## [DATA SECTION]
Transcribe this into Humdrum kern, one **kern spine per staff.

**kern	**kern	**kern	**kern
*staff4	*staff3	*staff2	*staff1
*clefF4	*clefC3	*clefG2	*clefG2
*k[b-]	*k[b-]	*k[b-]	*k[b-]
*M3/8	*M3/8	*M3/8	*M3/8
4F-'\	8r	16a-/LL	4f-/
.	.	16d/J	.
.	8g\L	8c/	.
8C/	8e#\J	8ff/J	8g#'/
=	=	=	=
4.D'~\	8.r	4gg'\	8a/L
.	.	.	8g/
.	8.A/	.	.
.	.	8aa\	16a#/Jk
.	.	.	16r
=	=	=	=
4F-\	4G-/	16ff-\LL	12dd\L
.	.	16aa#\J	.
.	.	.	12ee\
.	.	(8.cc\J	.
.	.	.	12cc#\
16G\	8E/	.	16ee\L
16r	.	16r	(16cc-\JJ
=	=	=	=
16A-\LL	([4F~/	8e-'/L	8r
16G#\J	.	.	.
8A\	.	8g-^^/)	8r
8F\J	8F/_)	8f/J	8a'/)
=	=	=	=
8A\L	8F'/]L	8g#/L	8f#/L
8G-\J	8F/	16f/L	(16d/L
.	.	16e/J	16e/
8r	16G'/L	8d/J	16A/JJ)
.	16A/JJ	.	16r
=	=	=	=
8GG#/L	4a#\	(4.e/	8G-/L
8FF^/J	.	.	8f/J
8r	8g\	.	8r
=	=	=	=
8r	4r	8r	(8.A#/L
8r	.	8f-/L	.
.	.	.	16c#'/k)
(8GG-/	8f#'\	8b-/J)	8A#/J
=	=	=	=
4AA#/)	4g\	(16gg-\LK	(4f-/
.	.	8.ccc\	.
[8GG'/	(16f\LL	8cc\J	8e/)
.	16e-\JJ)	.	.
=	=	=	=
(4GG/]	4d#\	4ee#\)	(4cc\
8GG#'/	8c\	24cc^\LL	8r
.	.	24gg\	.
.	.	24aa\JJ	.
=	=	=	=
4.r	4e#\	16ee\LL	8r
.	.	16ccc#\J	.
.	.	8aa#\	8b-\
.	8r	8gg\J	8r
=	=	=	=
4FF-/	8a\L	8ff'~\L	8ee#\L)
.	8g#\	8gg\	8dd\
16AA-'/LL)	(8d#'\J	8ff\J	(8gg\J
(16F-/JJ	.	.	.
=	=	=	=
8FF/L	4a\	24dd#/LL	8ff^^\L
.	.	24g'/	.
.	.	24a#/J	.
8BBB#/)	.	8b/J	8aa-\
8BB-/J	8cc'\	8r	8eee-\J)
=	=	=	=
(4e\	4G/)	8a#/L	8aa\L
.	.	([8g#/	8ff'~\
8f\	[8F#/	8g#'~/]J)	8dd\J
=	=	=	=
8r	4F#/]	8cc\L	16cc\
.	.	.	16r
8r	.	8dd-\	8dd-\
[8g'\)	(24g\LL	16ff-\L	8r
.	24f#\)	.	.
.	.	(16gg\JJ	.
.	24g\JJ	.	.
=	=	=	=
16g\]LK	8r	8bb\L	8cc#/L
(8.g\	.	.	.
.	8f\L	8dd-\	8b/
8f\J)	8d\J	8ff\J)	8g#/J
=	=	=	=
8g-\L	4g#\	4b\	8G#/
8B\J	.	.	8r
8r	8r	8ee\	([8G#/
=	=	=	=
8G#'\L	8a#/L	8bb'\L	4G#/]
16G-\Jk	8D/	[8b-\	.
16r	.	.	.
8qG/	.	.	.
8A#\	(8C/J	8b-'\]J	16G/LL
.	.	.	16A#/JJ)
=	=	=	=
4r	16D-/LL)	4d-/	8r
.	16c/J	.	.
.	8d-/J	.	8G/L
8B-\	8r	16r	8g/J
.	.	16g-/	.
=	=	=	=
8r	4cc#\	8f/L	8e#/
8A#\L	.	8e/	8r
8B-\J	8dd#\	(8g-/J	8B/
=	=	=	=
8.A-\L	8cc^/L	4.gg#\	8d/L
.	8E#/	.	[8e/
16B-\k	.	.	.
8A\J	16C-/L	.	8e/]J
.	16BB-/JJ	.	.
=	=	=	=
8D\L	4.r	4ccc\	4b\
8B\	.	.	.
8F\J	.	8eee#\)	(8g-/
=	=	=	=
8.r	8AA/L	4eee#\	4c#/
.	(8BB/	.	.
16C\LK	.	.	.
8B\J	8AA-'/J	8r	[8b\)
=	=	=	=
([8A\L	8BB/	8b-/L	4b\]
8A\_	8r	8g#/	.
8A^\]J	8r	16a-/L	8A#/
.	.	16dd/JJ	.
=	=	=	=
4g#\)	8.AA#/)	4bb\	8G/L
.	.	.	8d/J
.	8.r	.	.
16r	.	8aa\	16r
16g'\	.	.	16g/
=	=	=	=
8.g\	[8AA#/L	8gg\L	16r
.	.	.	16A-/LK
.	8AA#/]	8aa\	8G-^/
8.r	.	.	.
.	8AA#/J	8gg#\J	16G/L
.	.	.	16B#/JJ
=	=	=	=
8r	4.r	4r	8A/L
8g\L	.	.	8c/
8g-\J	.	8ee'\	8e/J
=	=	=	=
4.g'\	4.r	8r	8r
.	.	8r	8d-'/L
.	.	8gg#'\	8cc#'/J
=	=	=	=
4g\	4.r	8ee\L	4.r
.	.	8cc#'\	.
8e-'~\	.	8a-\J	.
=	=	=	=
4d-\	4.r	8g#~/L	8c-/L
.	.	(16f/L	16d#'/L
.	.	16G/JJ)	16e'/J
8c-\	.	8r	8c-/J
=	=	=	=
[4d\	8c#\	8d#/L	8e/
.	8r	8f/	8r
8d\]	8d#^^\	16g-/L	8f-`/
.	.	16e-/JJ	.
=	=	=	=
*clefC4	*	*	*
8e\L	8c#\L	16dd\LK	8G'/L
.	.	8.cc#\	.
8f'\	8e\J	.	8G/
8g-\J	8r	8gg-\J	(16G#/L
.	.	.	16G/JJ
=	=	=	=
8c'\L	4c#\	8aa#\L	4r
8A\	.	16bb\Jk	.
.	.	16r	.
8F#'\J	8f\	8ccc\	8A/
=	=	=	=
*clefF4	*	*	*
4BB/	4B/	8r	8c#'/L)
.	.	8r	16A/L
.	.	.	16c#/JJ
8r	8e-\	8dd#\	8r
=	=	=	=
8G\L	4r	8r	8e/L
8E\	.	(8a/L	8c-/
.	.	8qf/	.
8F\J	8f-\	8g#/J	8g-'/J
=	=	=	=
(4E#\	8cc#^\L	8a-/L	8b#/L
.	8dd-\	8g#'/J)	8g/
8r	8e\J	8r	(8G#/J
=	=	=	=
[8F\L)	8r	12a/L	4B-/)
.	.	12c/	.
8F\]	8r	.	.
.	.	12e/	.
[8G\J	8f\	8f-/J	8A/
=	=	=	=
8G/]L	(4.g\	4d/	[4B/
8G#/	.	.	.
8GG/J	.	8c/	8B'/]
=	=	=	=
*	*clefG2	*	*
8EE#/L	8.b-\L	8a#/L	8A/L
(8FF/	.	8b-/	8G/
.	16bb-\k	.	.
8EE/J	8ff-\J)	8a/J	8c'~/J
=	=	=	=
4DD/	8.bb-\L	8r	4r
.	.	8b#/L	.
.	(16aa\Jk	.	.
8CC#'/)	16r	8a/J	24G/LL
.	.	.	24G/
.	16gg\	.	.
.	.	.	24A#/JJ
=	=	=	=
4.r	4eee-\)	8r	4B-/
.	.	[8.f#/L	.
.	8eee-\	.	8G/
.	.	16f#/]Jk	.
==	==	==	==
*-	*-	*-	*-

## [PROMPT]
Show each line above that contains the string "kern", treating uppercase and lowercase letters as different.

## [SOLUTION TO THE EXERCISE]
Transcribe this into Humdrum kern, one **kern spine per staff.
**kern	**kern	**kern	**kern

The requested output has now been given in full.